[Edit tracking data]
☆ ☆ ☆ ☆ ☆ ☆ ☆
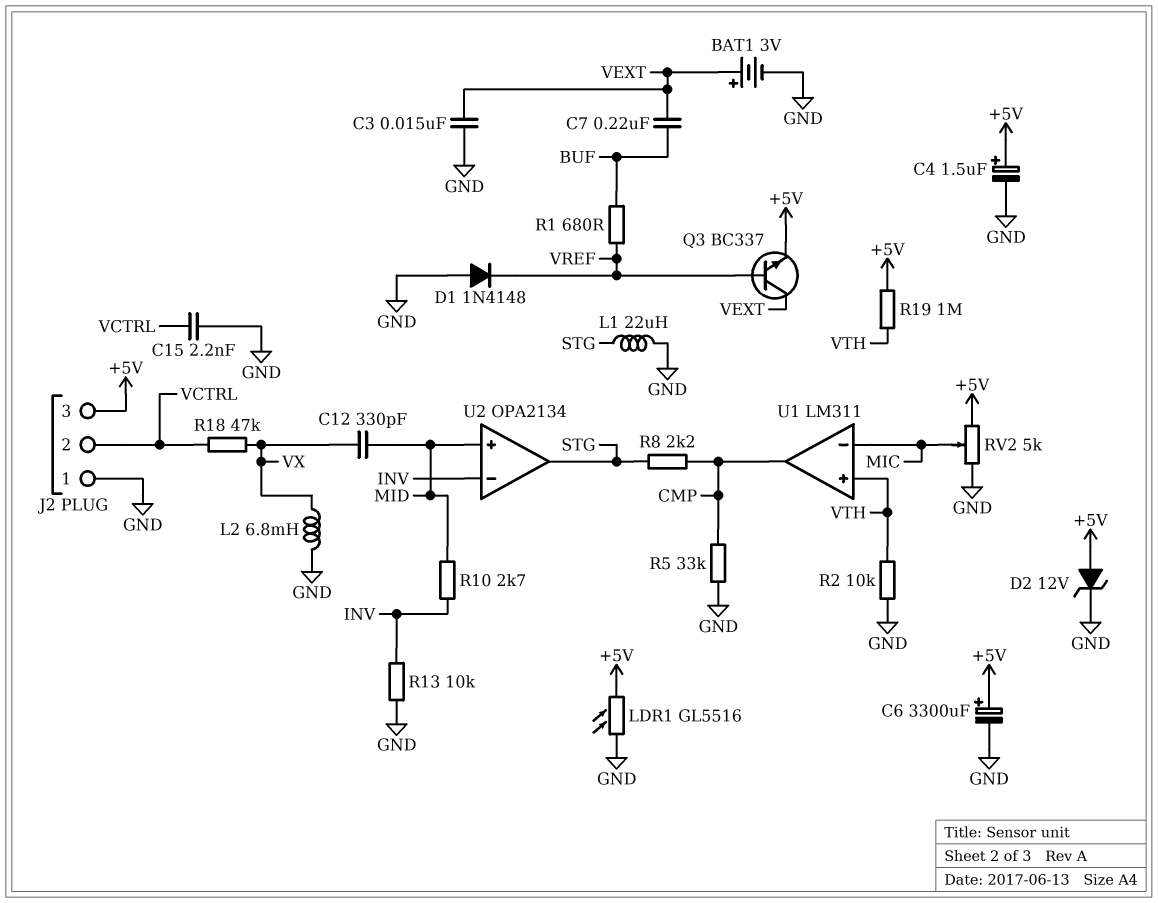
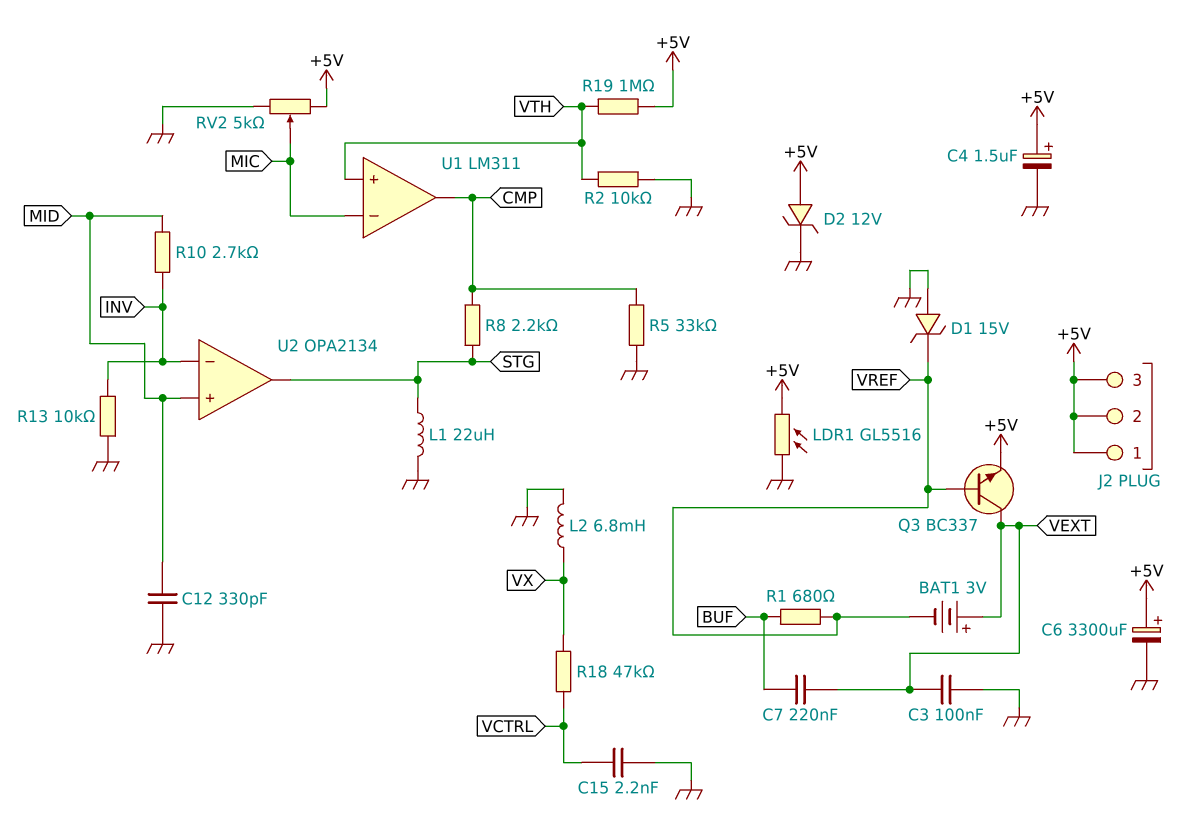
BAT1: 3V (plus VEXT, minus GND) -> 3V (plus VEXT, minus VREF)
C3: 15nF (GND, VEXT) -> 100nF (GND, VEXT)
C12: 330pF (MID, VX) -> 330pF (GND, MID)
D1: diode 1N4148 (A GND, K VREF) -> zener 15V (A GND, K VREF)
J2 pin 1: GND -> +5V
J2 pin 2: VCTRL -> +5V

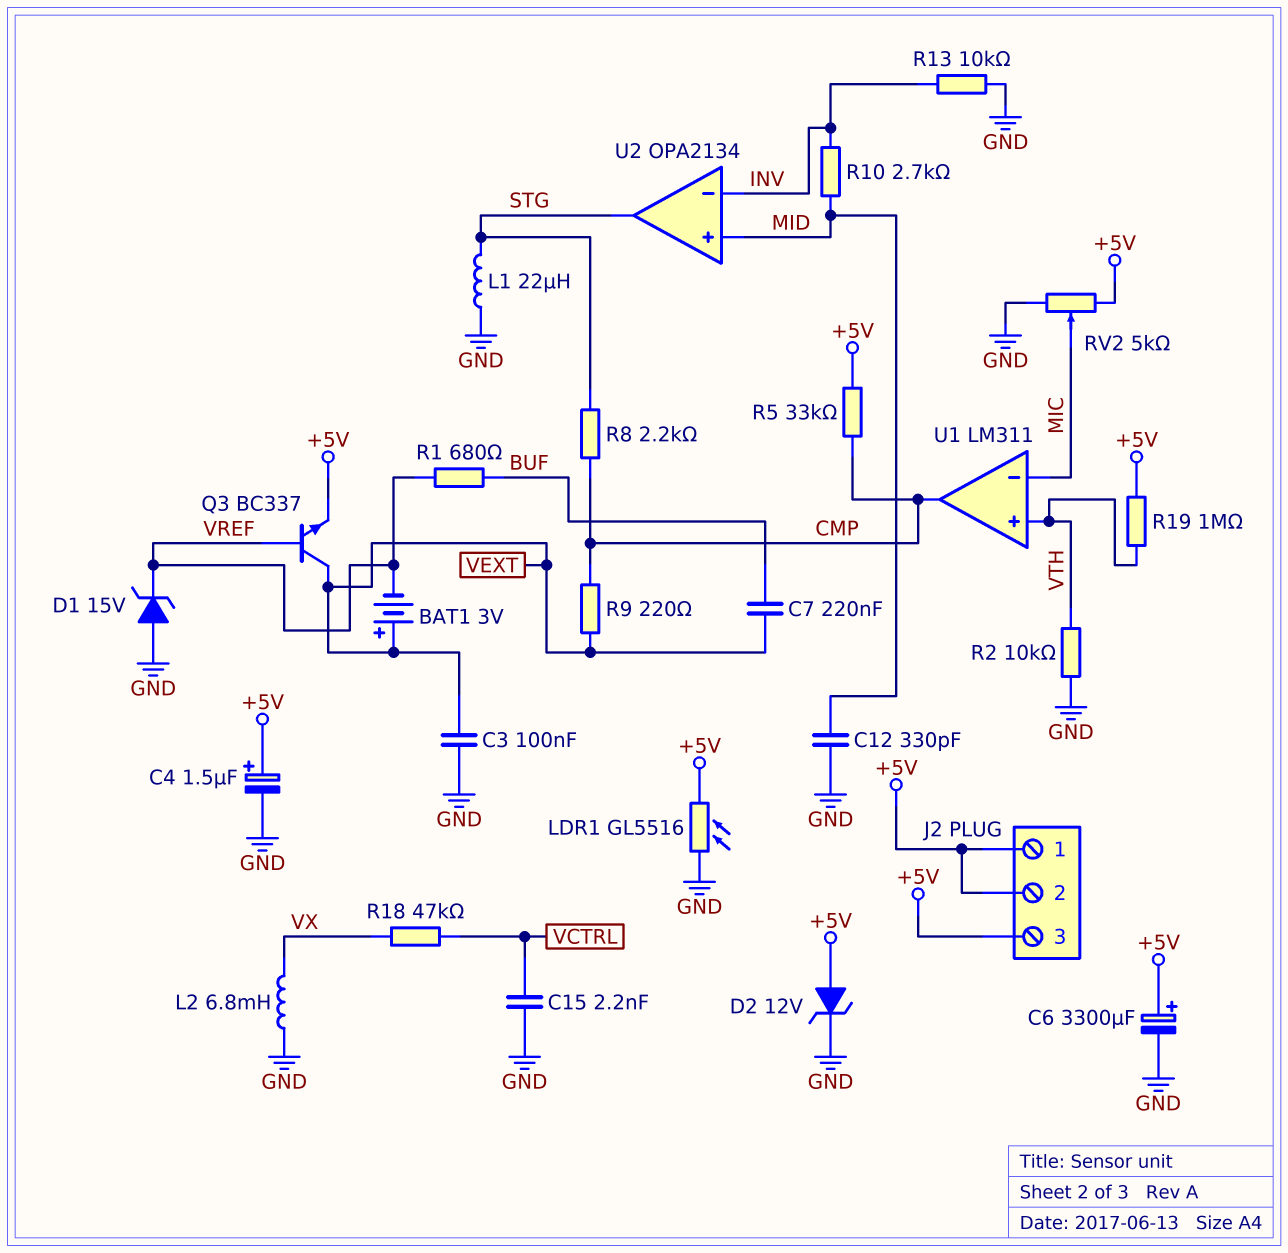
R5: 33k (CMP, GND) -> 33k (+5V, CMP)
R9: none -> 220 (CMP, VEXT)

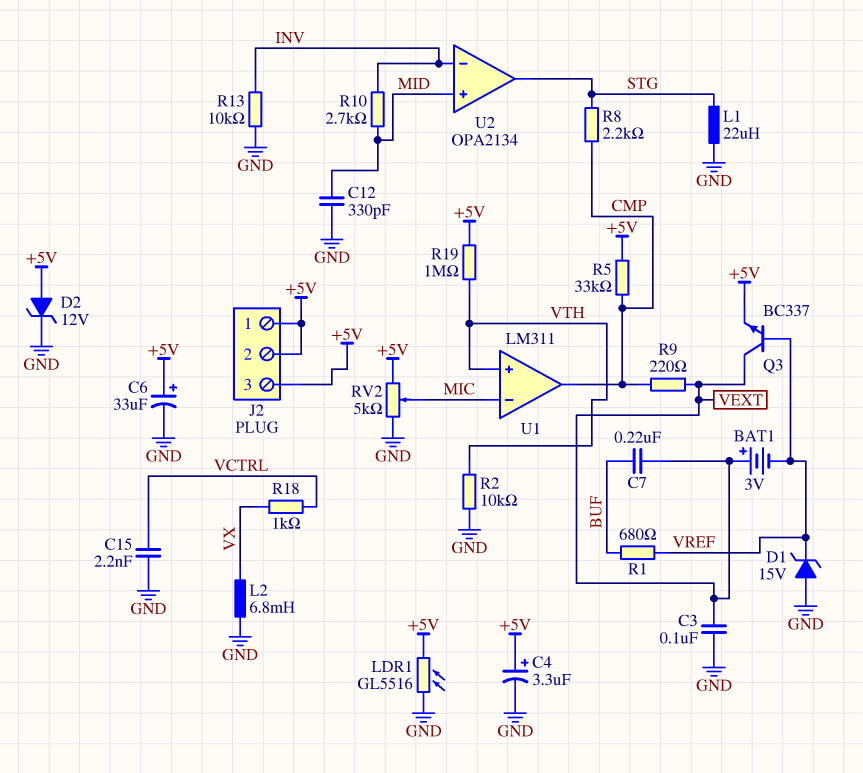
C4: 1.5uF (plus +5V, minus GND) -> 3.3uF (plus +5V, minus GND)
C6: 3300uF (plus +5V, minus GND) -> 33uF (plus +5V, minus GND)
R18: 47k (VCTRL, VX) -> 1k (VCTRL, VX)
☆ ☆ ☆ ☆ ☆ ☆ ☆
EXERCISE GOAL — Leave out the pictures, then give all the records again exactly.

EXERCISE ANSWER —
BAT1: 3V (plus VEXT, minus GND) -> 3V (plus VEXT, minus VREF)
C3: 15nF (GND, VEXT) -> 100nF (GND, VEXT)
C12: 330pF (MID, VX) -> 330pF (GND, MID)
D1: diode 1N4148 (A GND, K VREF) -> zener 15V (A GND, K VREF)
J2 pin 1: GND -> +5V
J2 pin 2: VCTRL -> +5V

R5: 33k (CMP, GND) -> 33k (+5V, CMP)
R9: none -> 220 (CMP, VEXT)

C4: 1.5uF (plus +5V, minus GND) -> 3.3uF (plus +5V, minus GND)
C6: 3300uF (plus +5V, minus GND) -> 33uF (plus +5V, minus GND)
R18: 47k (VCTRL, VX) -> 1k (VCTRL, VX)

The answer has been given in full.